| Records provided |
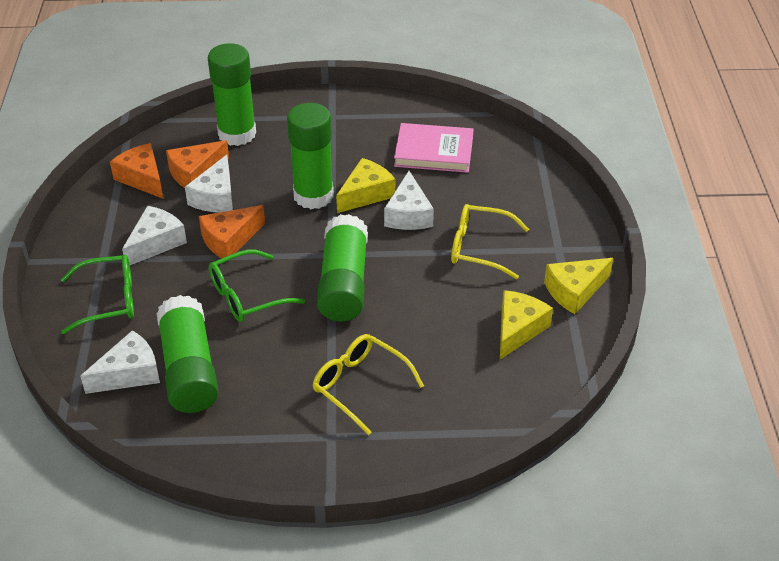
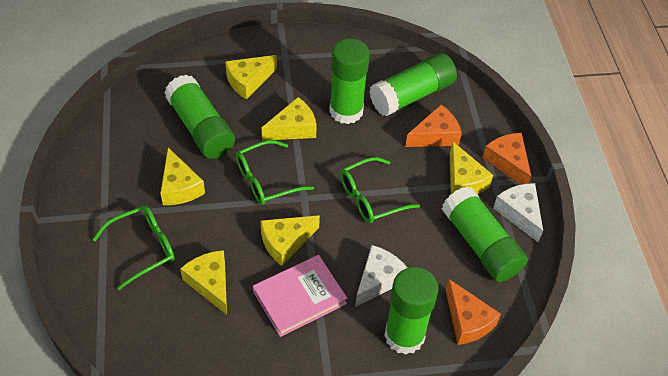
green glasses: 2 -> 3
green glue stick: 4 -> 5
white cheese: 4 -> 2
yellow cheese: 3 -> 6
yellow glasses: 2 -> 0

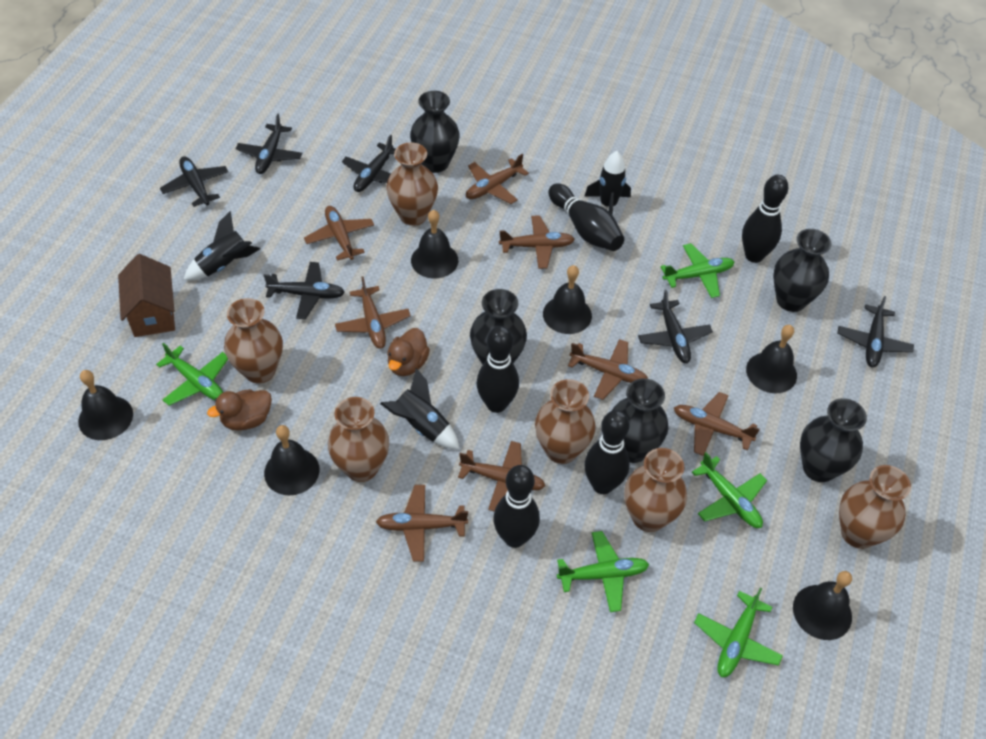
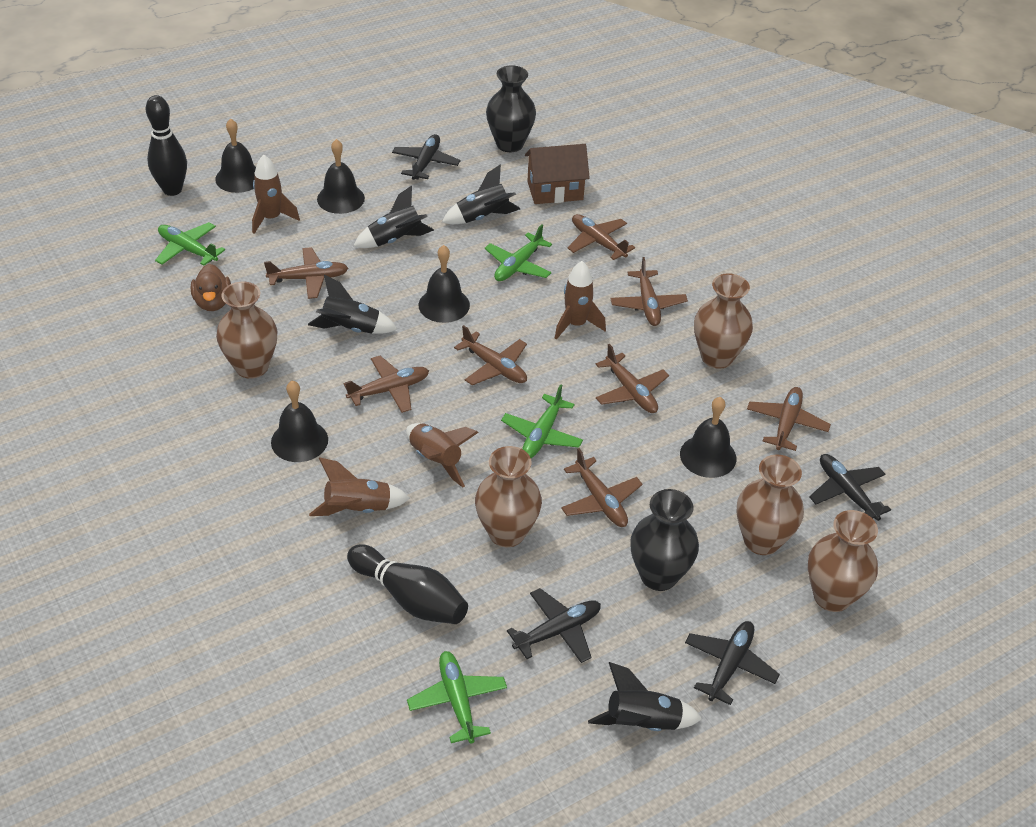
black bell: 6 -> 5
black bowling pin: 5 -> 2
black plane: 6 -> 4
black rocket: 3 -> 4
black vase: 5 -> 2
brown duck: 2 -> 1
brown rocket: 0 -> 4
brown vase: 6 -> 5
green plane: 5 -> 4

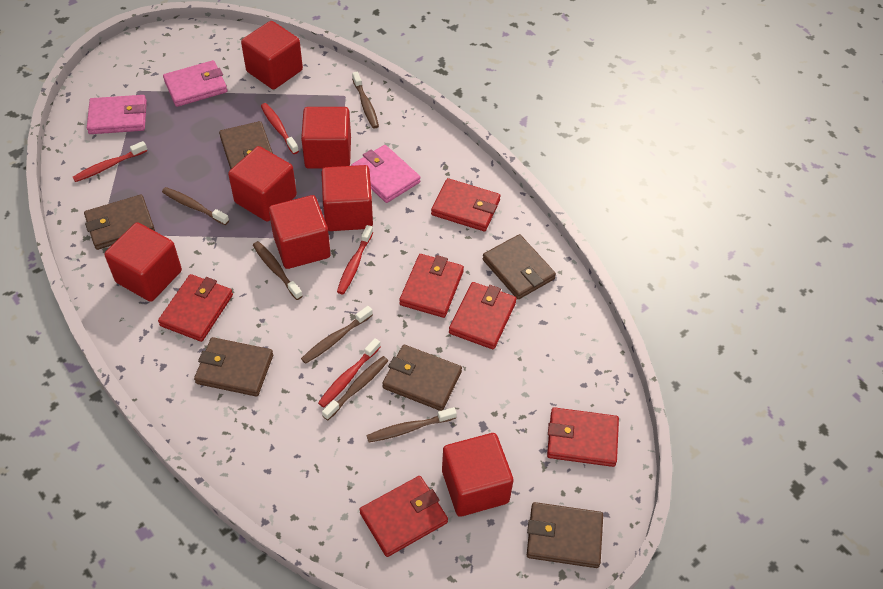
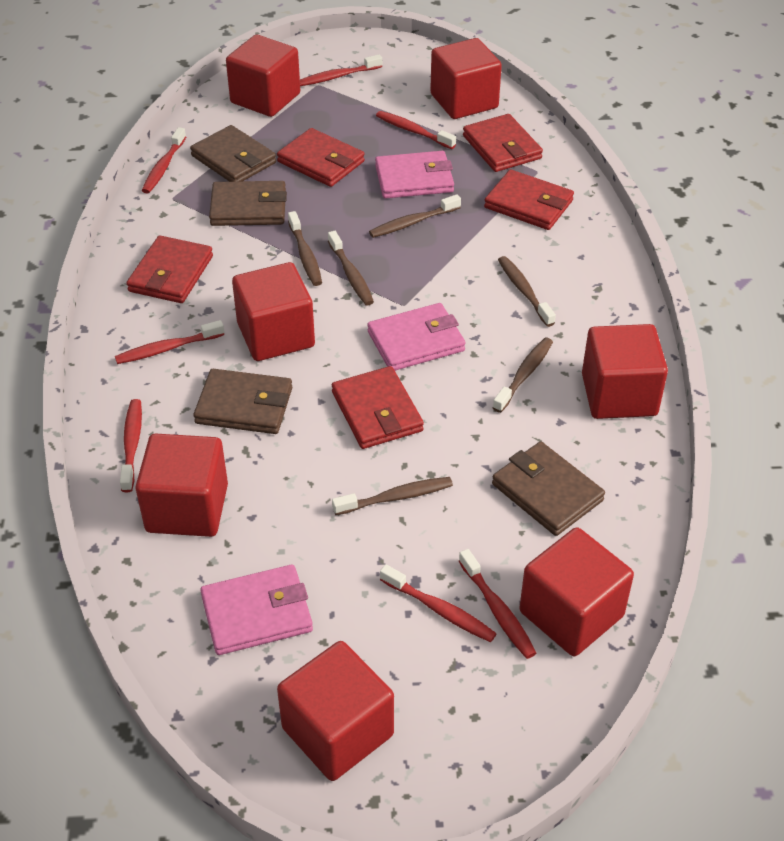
brown wallet: 6 -> 4
red toothbrush: 4 -> 7
red wallet: 6 -> 5

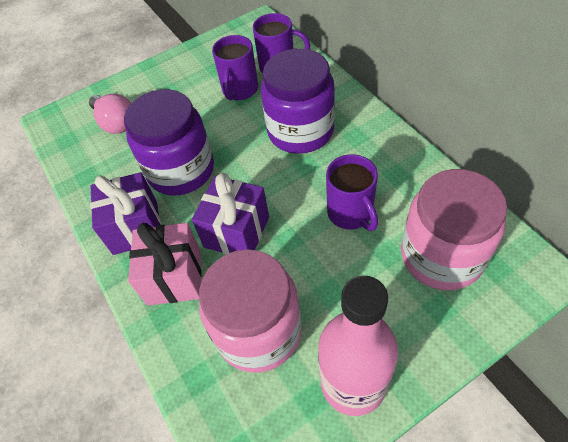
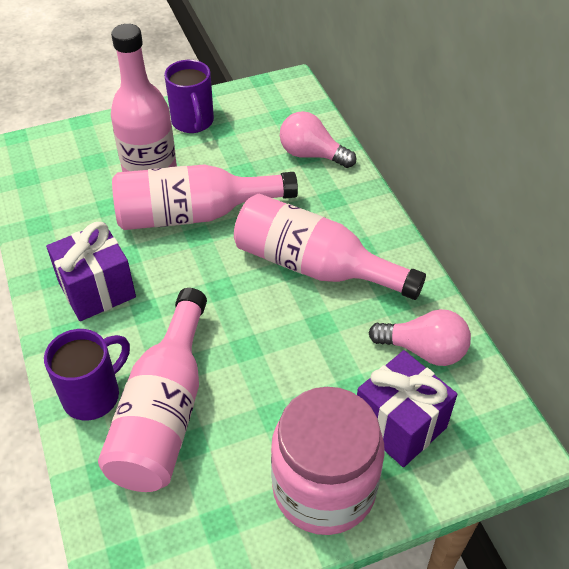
pink bottle: 1 -> 4
pink gift: 1 -> 0
pink jar: 2 -> 1
pink light bulb: 1 -> 2
purple jar: 2 -> 0
purple mug: 3 -> 2

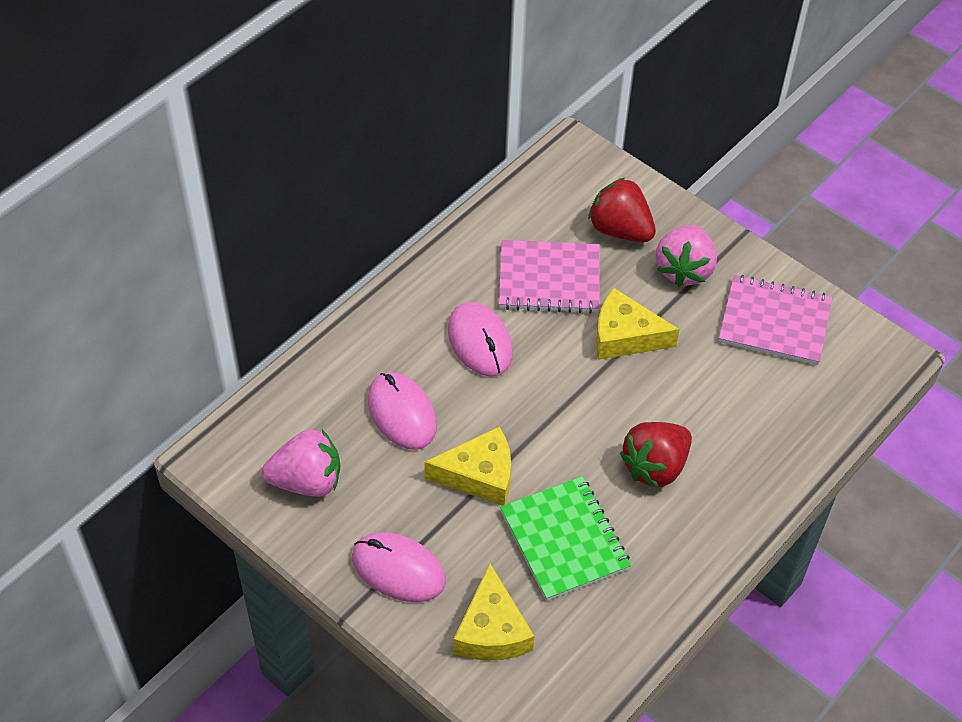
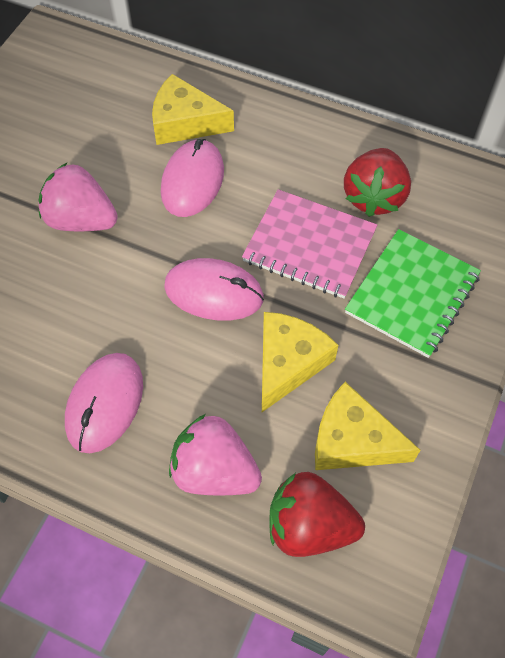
pink notebook: 2 -> 1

| What to produce |
Write out the records once more, word for word, though without the pictures they contain.

| Exercise output |
green glasses: 2 -> 3
green glue stick: 4 -> 5
white cheese: 4 -> 2
yellow cheese: 3 -> 6
yellow glasses: 2 -> 0

black bell: 6 -> 5
black bowling pin: 5 -> 2
black plane: 6 -> 4
black rocket: 3 -> 4
black vase: 5 -> 2
brown duck: 2 -> 1
brown rocket: 0 -> 4
brown vase: 6 -> 5
green plane: 5 -> 4

brown wallet: 6 -> 4
red toothbrush: 4 -> 7
red wallet: 6 -> 5

pink bottle: 1 -> 4
pink gift: 1 -> 0
pink jar: 2 -> 1
pink light bulb: 1 -> 2
purple jar: 2 -> 0
purple mug: 3 -> 2

pink notebook: 2 -> 1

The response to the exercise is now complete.